**Work required:** Pictures aside, copy every record word for word.

(Dataset items)
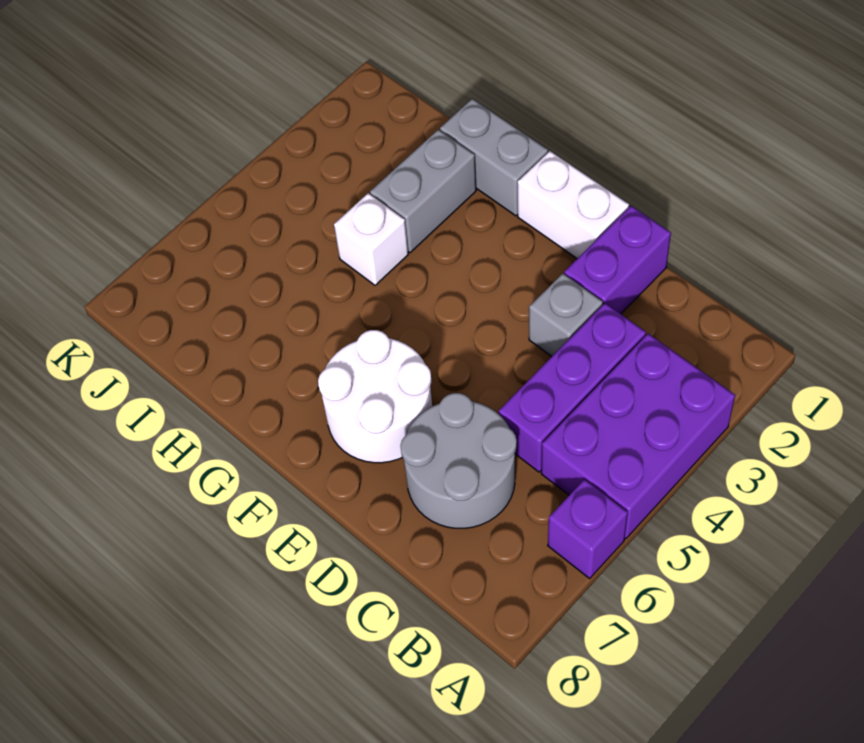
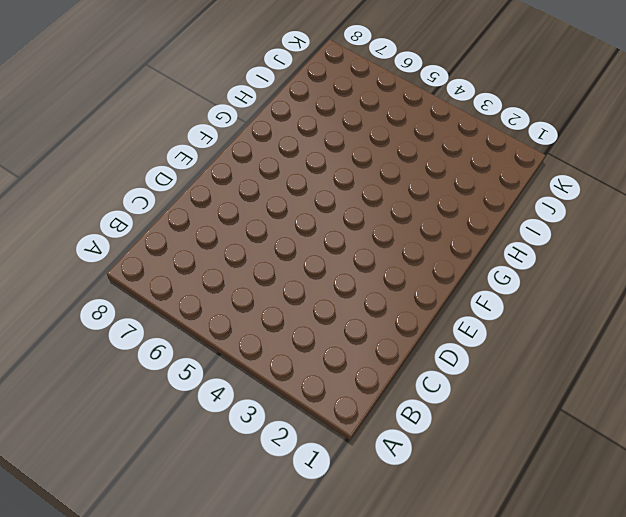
none -> purple brick A3:B5 level 1
none -> purple brick A6 level 1

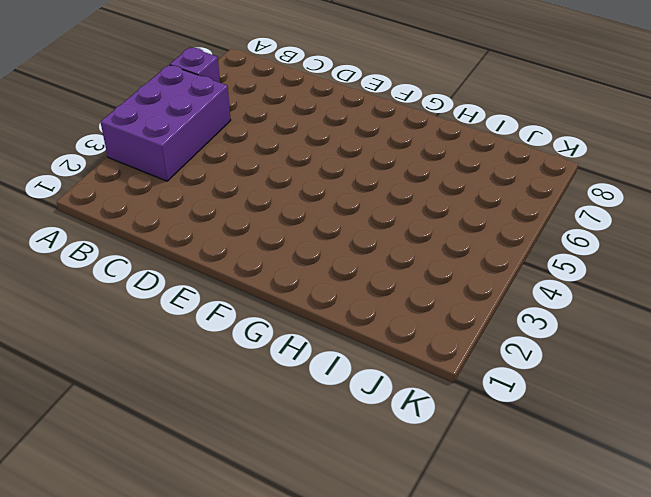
none -> purple brick C3:C5 level 1
none -> grey round brick C6:D7 level 1

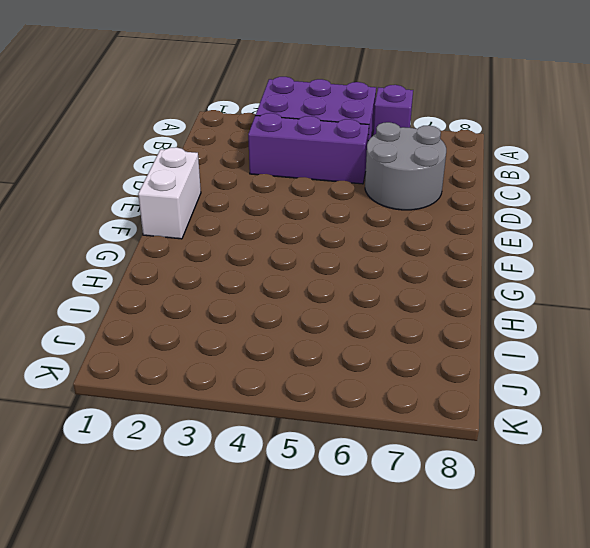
none -> purple brick D1:D2 level 1
none -> grey brick D3 level 1

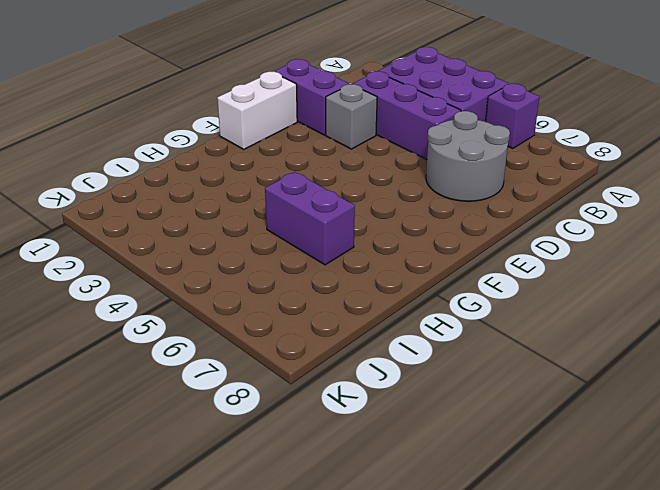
purple brick H5:H6 level 1 -> none
none -> white round brick E6:F7 level 1
none -> grey brick G1:H1 level 1

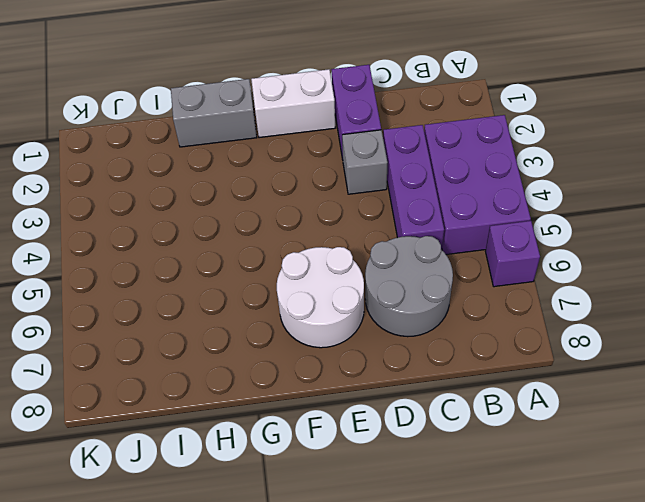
none -> grey brick H2:H3 level 1
none -> white brick H4 level 1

**Output for this task:**
none -> purple brick A3:B5 level 1
none -> purple brick A6 level 1

none -> purple brick C3:C5 level 1
none -> grey round brick C6:D7 level 1

none -> purple brick D1:D2 level 1
none -> grey brick D3 level 1

purple brick H5:H6 level 1 -> none
none -> white round brick E6:F7 level 1
none -> grey brick G1:H1 level 1

none -> grey brick H2:H3 level 1
none -> white brick H4 level 1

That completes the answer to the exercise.